_Aim of the task_:
Using the records below, repeat exactly the lines from the one holding "camera: 15 degrees left, 5 degrees up" through the one holding "(631, 269) = (621, 174): green", both ends included, and no others.

(Object change listings)
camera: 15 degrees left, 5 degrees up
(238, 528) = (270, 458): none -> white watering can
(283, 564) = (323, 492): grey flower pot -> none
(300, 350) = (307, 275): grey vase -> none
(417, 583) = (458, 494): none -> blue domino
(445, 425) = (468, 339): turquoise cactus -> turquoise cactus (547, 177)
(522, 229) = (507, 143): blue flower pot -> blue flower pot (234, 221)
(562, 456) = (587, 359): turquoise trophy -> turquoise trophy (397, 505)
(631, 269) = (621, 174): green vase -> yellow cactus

--

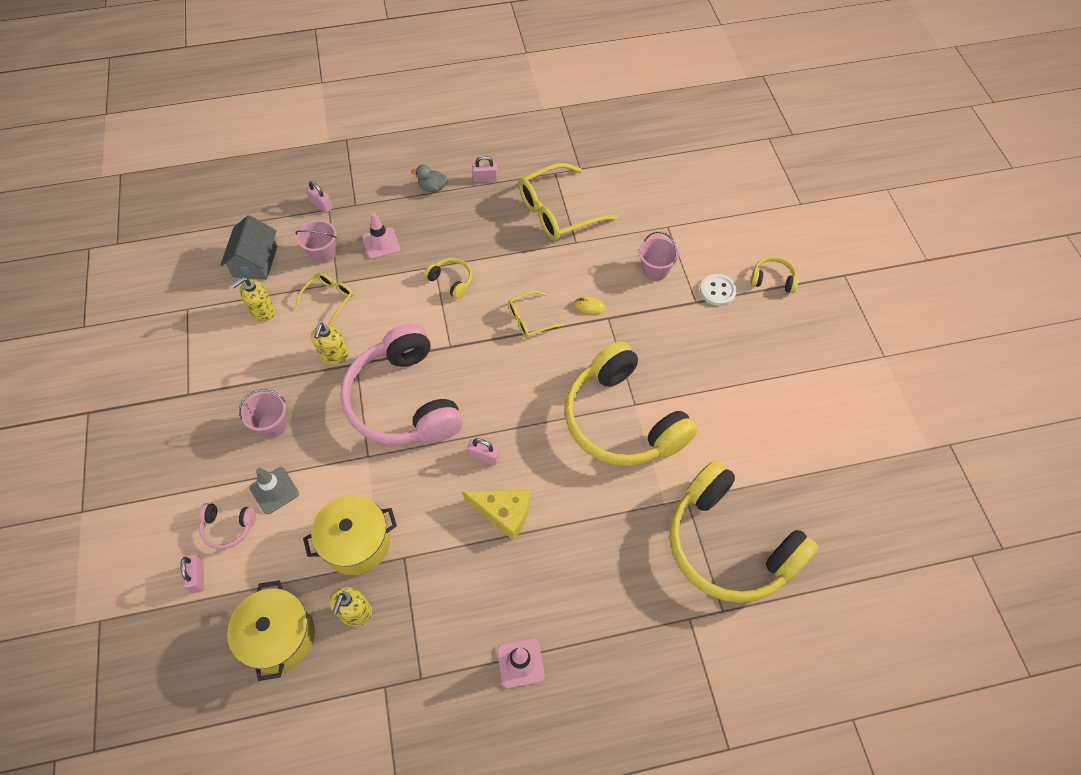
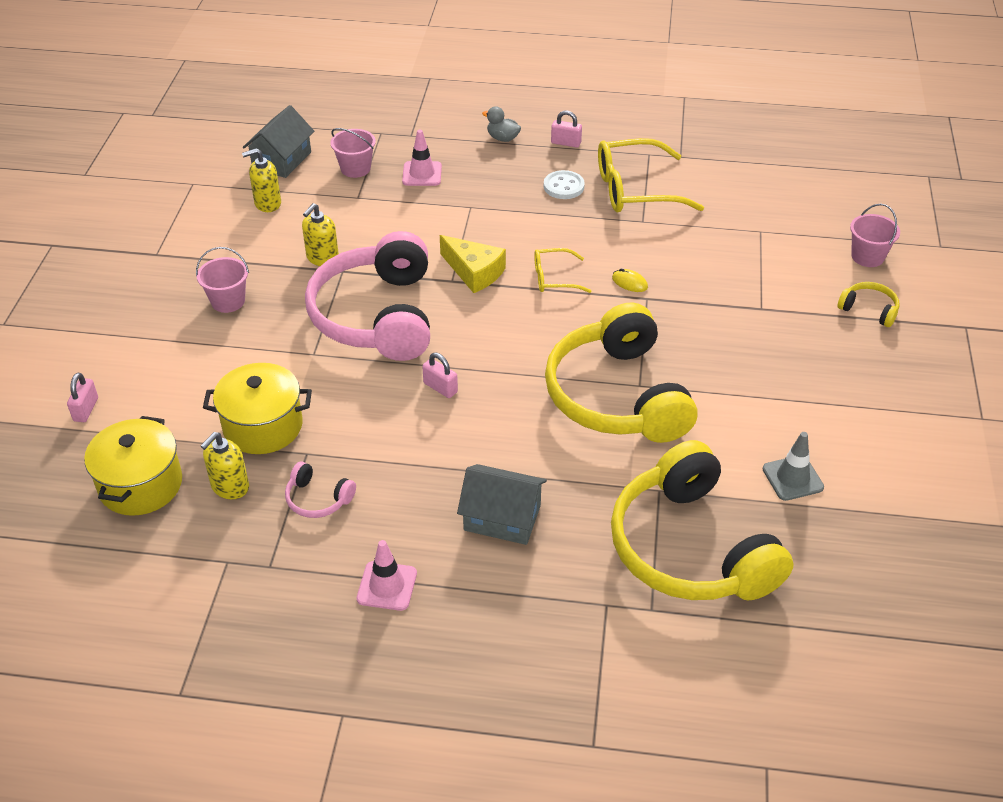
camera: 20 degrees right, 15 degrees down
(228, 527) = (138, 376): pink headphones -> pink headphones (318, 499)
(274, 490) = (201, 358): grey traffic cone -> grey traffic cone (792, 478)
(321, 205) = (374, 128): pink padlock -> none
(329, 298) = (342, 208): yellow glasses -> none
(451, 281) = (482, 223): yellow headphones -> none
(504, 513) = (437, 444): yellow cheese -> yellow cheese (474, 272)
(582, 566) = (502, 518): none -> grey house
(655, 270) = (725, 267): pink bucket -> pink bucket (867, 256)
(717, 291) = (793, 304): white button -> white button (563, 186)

_Response box_:
camera: 15 degrees left, 5 degrees up
(238, 528) = (270, 458): none -> white watering can
(283, 564) = (323, 492): grey flower pot -> none
(300, 350) = (307, 275): grey vase -> none
(417, 583) = (458, 494): none -> blue domino
(445, 425) = (468, 339): turquoise cactus -> turquoise cactus (547, 177)
(522, 229) = (507, 143): blue flower pot -> blue flower pot (234, 221)
(562, 456) = (587, 359): turquoise trophy -> turquoise trophy (397, 505)
(631, 269) = (621, 174): green vase -> yellow cactus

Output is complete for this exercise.